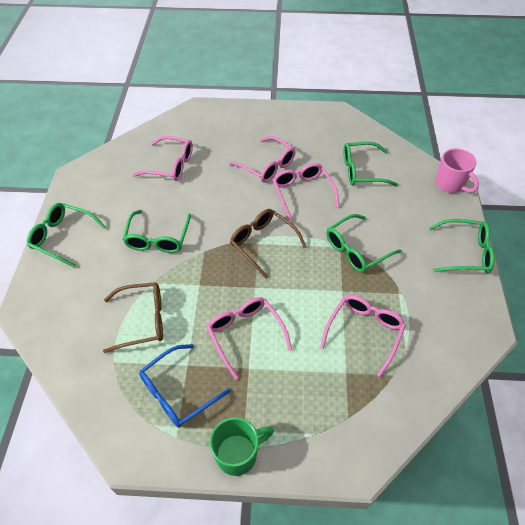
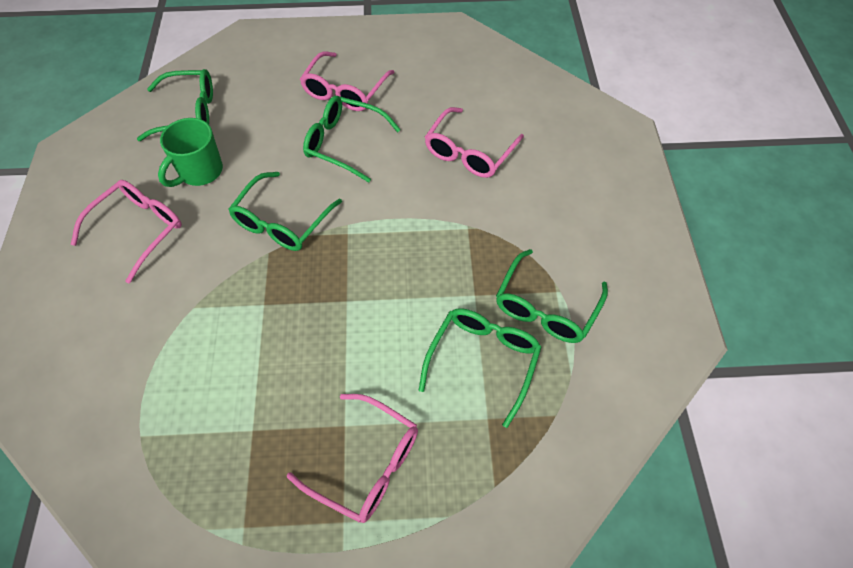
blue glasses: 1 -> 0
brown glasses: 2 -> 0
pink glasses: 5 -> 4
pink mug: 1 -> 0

---

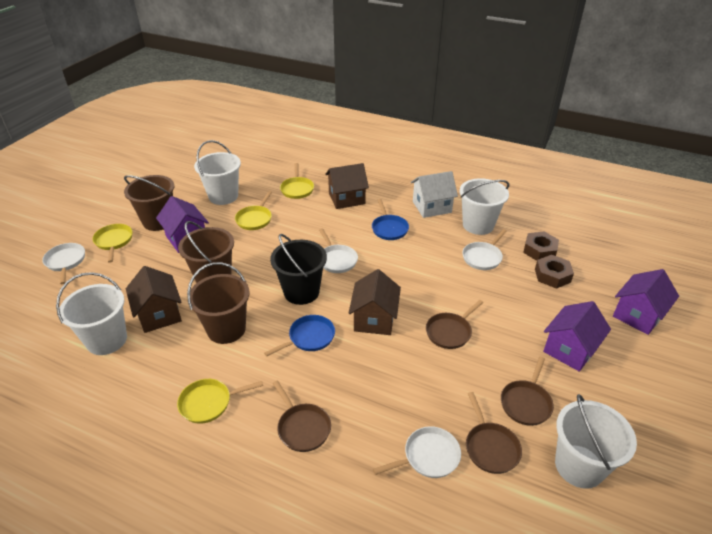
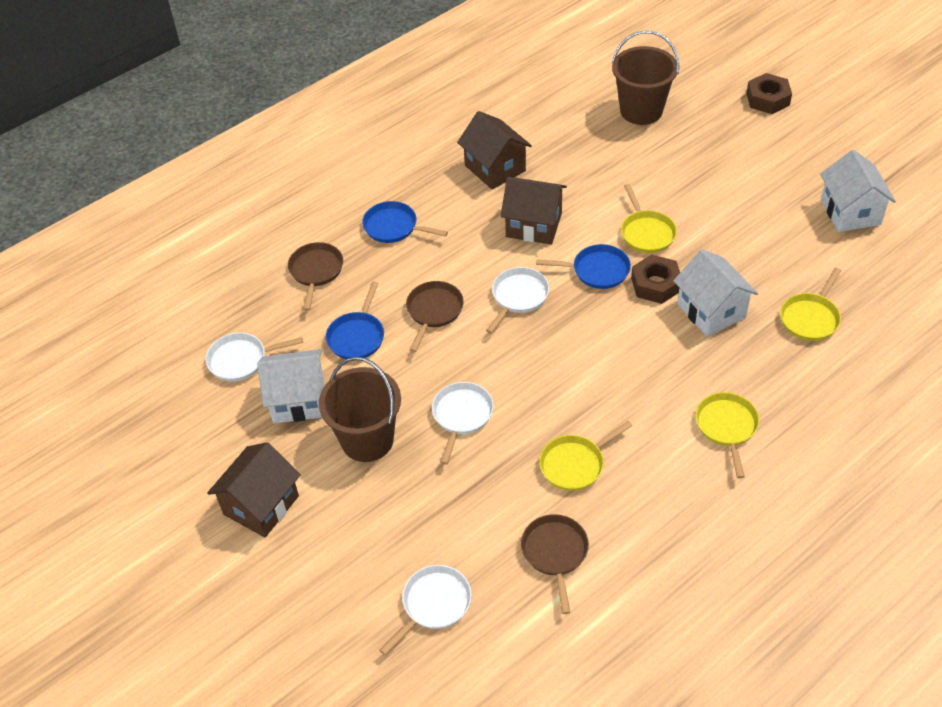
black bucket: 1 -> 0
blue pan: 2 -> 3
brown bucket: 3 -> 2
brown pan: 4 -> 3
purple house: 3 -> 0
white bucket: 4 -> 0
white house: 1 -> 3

EXERCISE:
Could you return exactly the lines above from the line with "brown bucket: 3 -> 2" to the line with "white house: 1 -> 3", both included, and nothing else?

SOLUTION TO THE PROBLEM:
brown bucket: 3 -> 2
brown pan: 4 -> 3
purple house: 3 -> 0
white bucket: 4 -> 0
white house: 1 -> 3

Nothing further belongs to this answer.